Filter the records for "brown" and keep each line that has it.

(Before-and-after object listings)
Segment Open

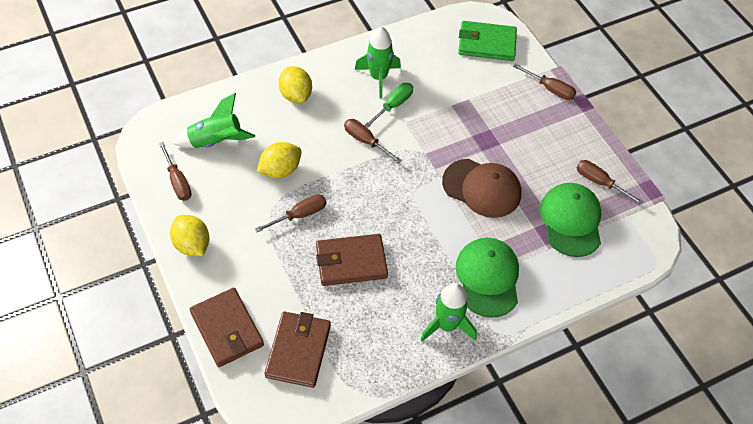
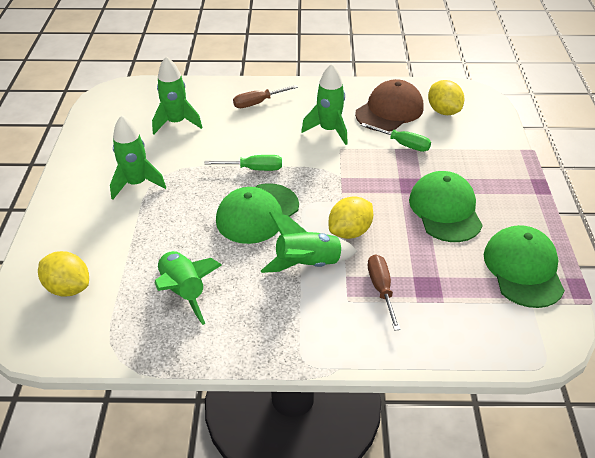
brown screwdriver: 5 -> 2
brown wallet: 3 -> 0
green cap: 2 -> 3
green rocket: 3 -> 5
green screwdriver: 1 -> 2
green wallet: 1 -> 0

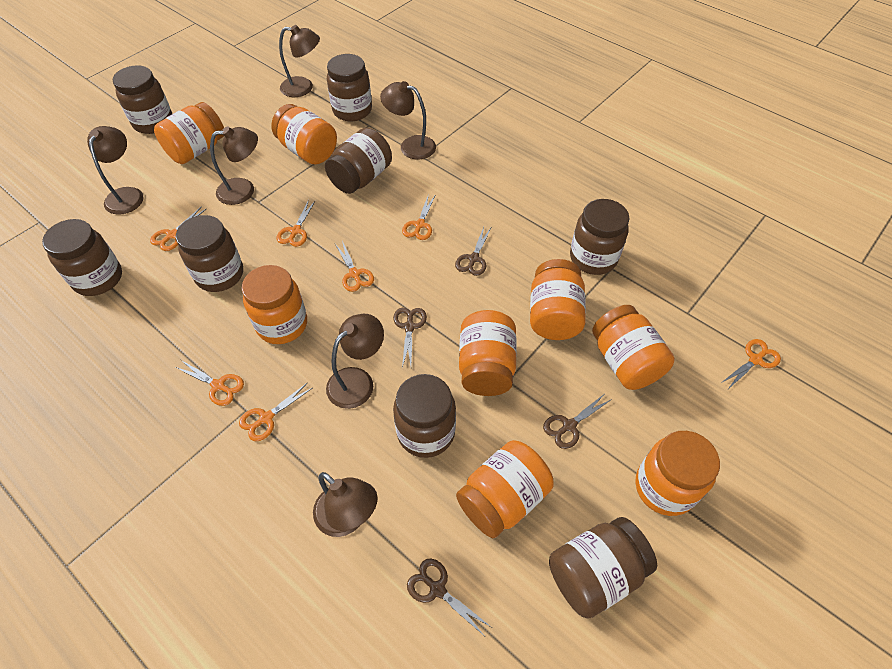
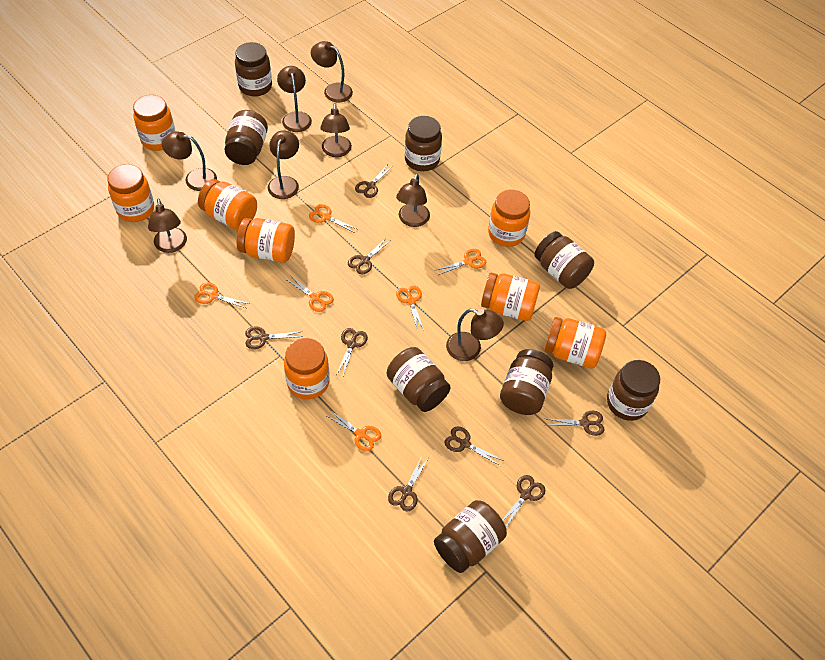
brown lamp: 6 -> 8
brown scissors: 4 -> 8
orange scissors: 7 -> 6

Segment Closed

# [YOUR RESPONSE]
brown screwdriver: 5 -> 2
brown wallet: 3 -> 0
brown lamp: 6 -> 8
brown scissors: 4 -> 8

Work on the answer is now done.